Exactly the lines from the one with "U1: NOT 74LS04" through the end of the records below are needed, minus any pictures.

**Before-and-after change data**
+ + + + + + +

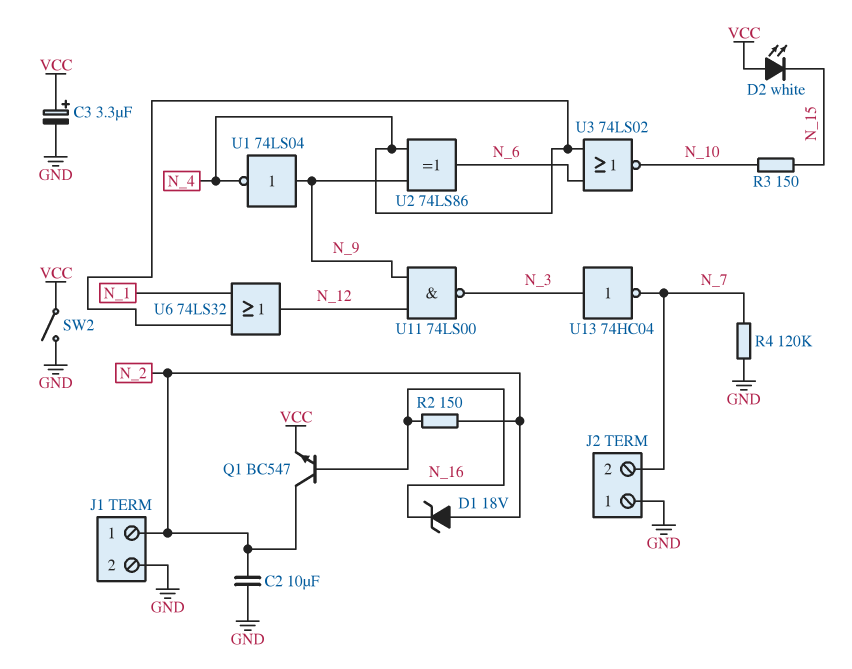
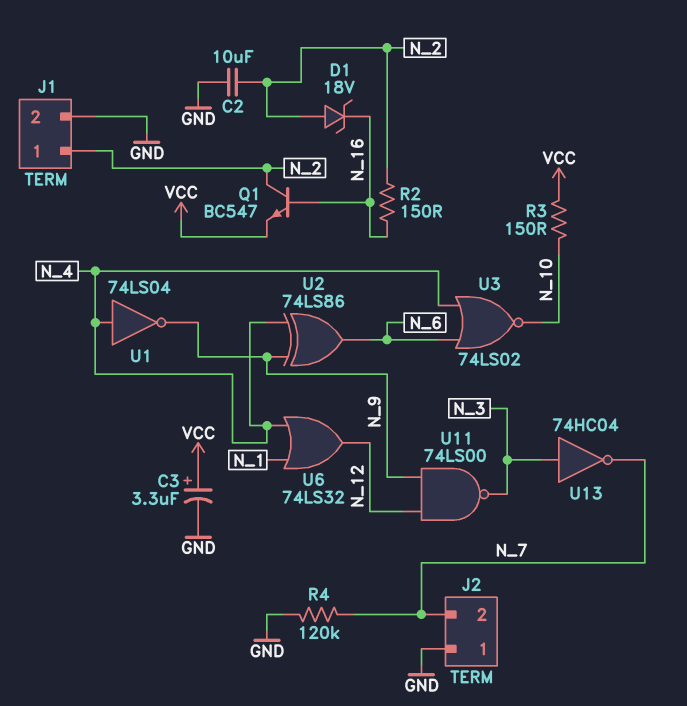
D2: LED white (A VCC, K N_15) -> none
R3: 150 (N_10, N_15) -> 150 (N_10, VCC)
SW2: switch (GND, VCC) -> none
U1: NOT 74LS04 (in N_9, out N_4) -> NOT 74LS04 (in N_4, out N_9)

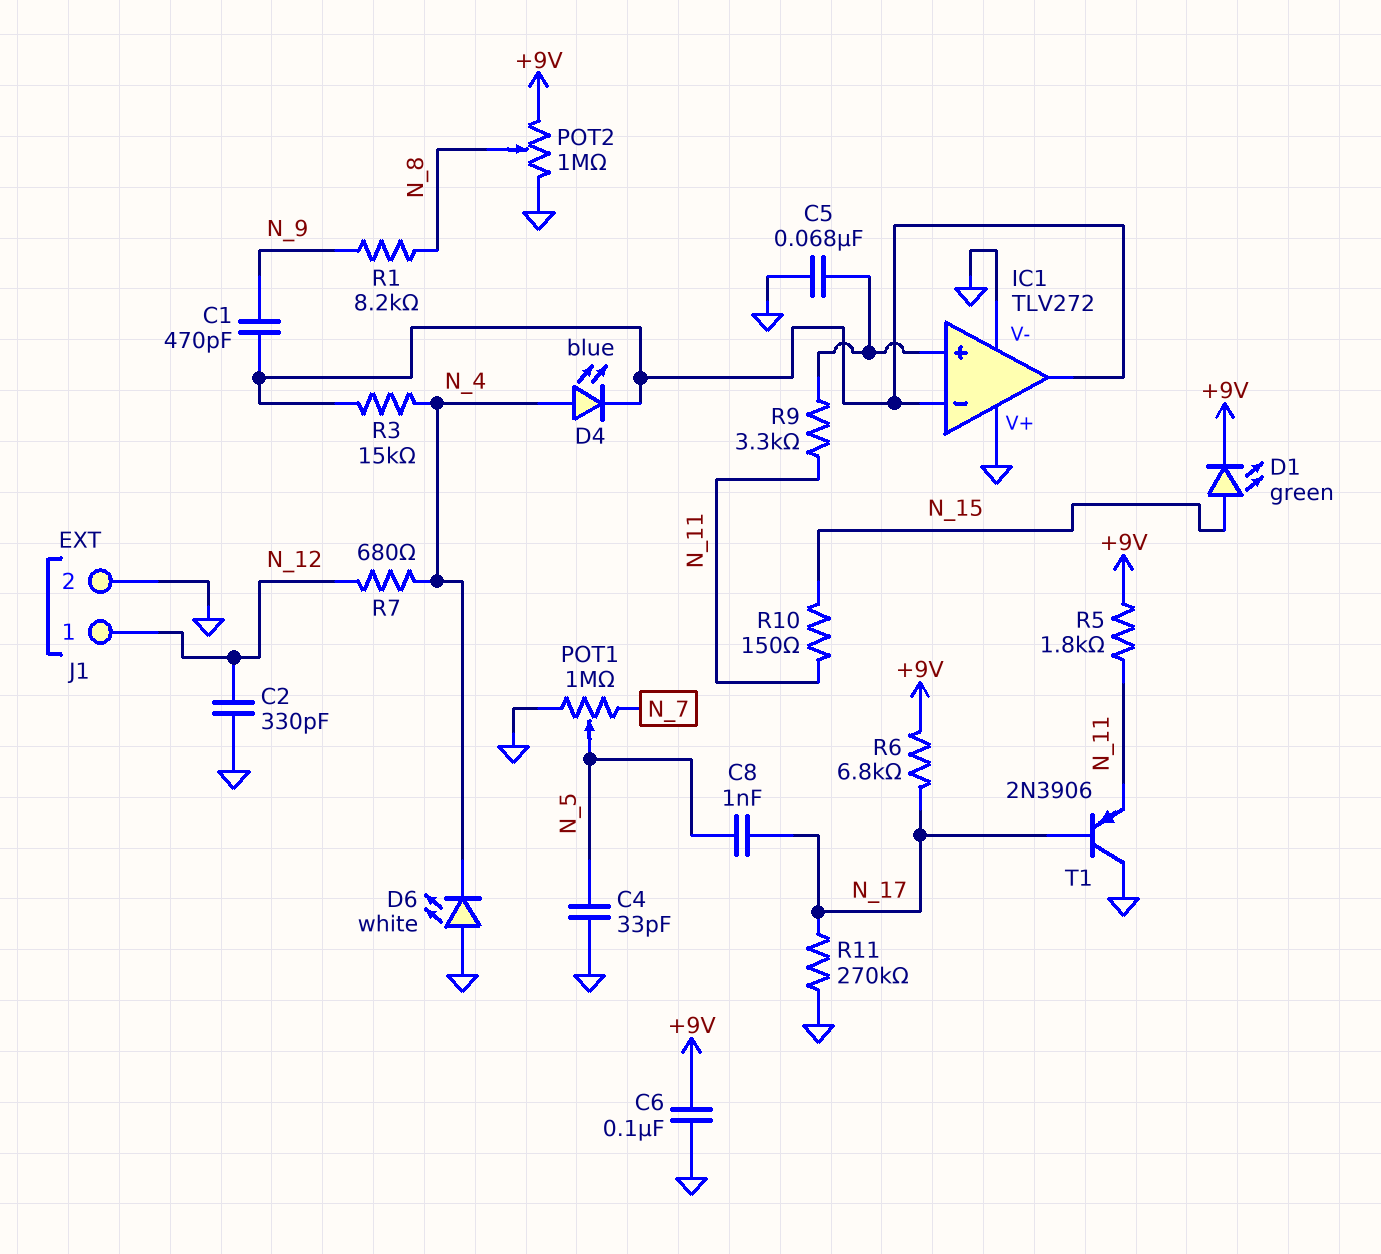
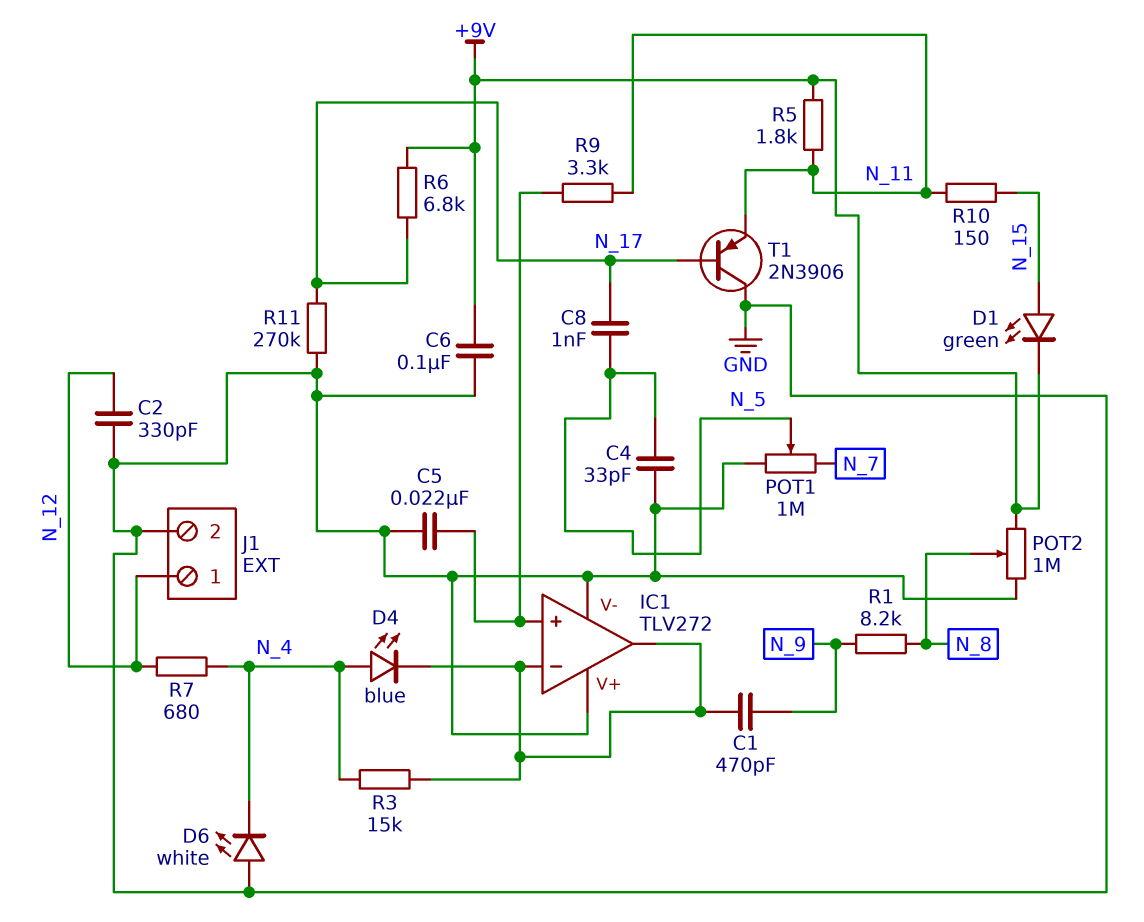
C5: 68nF (GND, IC1/in+) -> 22nF (GND, IC1/in+)

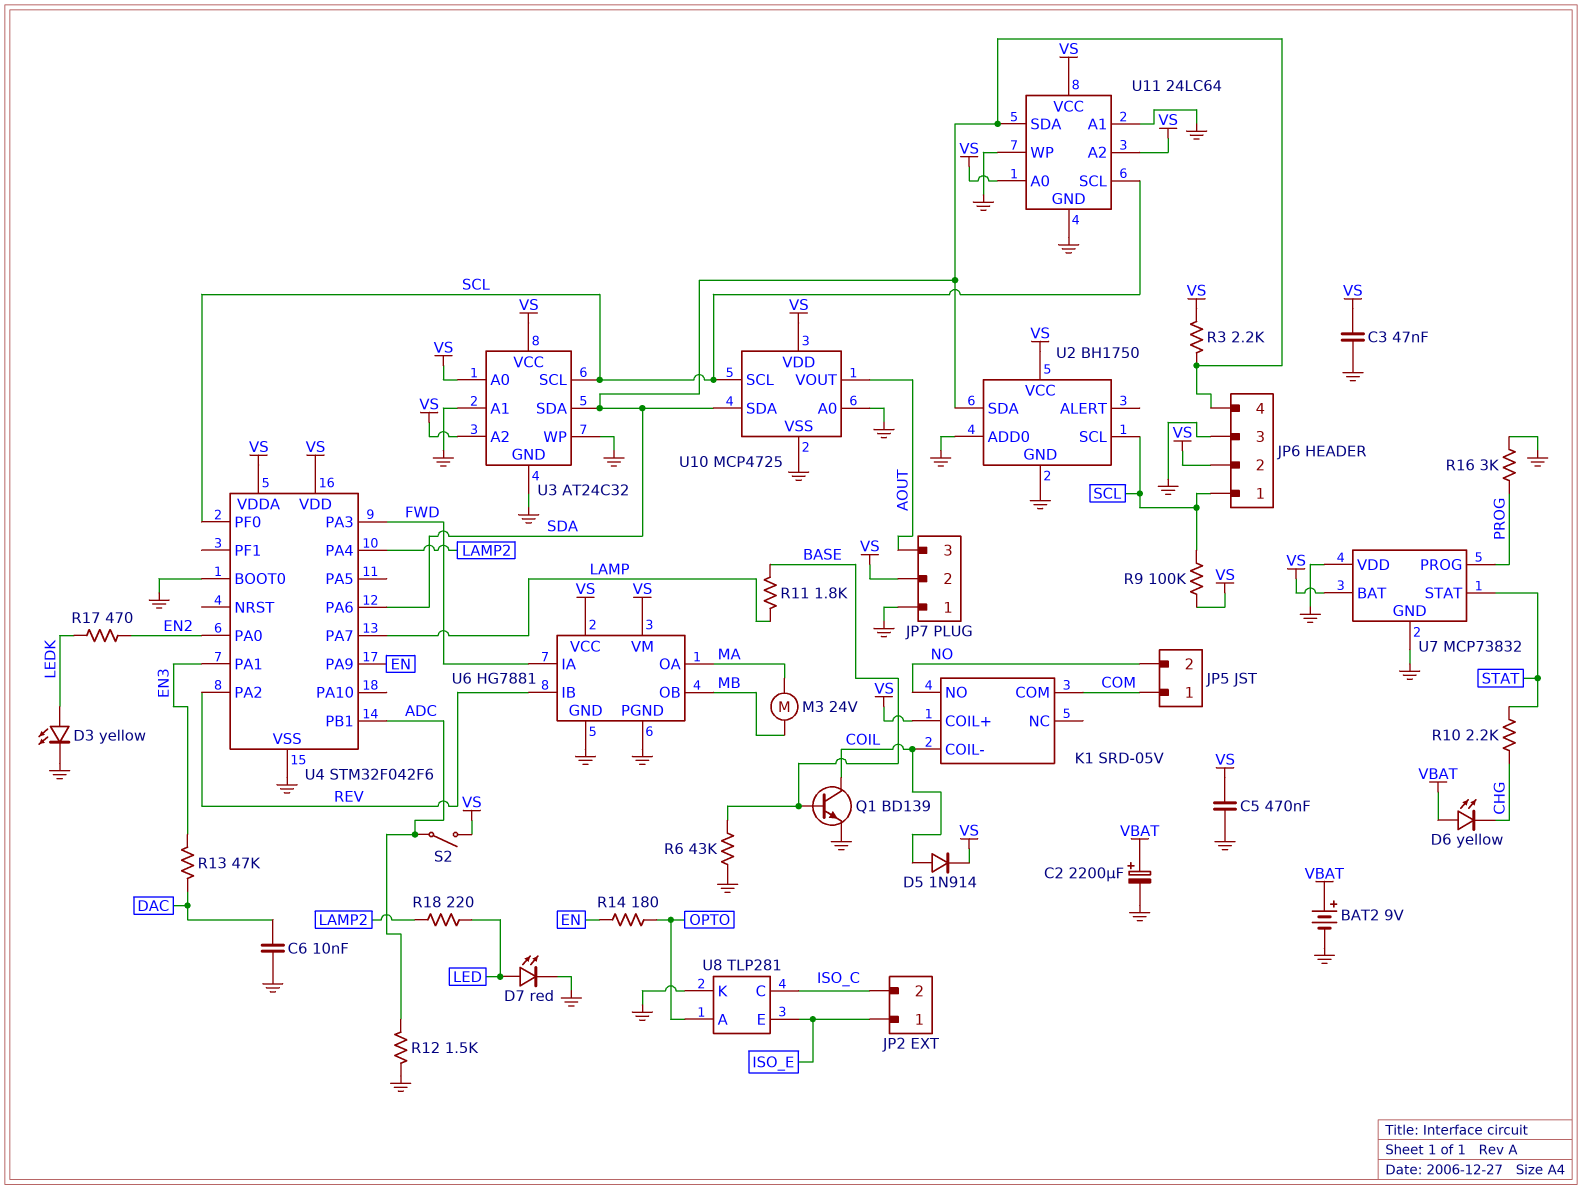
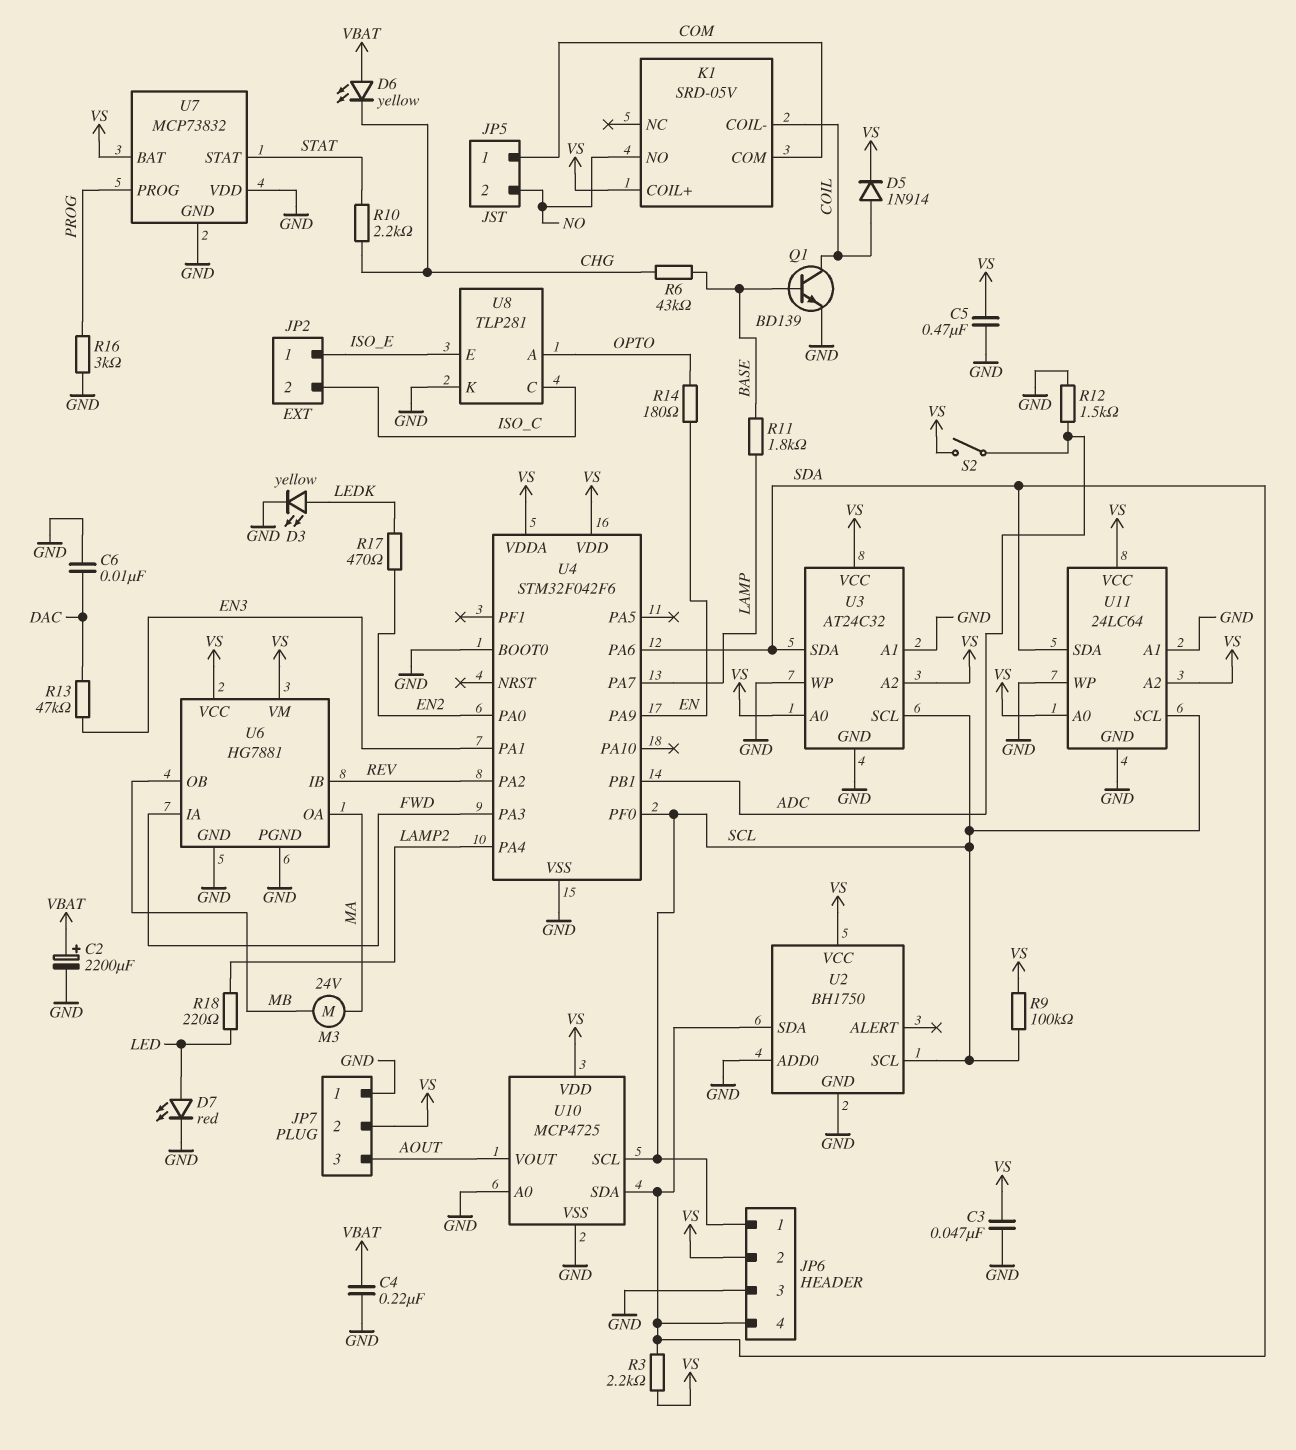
BAT2: 9V (plus VBAT, minus GND) -> none
C4: none -> 220nF (GND, VBAT)
R6: 43k (BASE, GND) -> 43k (BASE, CHG)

+ + + + + + +

**RESPONSE TO THIS TASK**
U1: NOT 74LS04 (in N_9, out N_4) -> NOT 74LS04 (in N_4, out N_9)

C5: 68nF (GND, IC1/in+) -> 22nF (GND, IC1/in+)

BAT2: 9V (plus VBAT, minus GND) -> none
C4: none -> 220nF (GND, VBAT)
R6: 43k (BASE, GND) -> 43k (BASE, CHG)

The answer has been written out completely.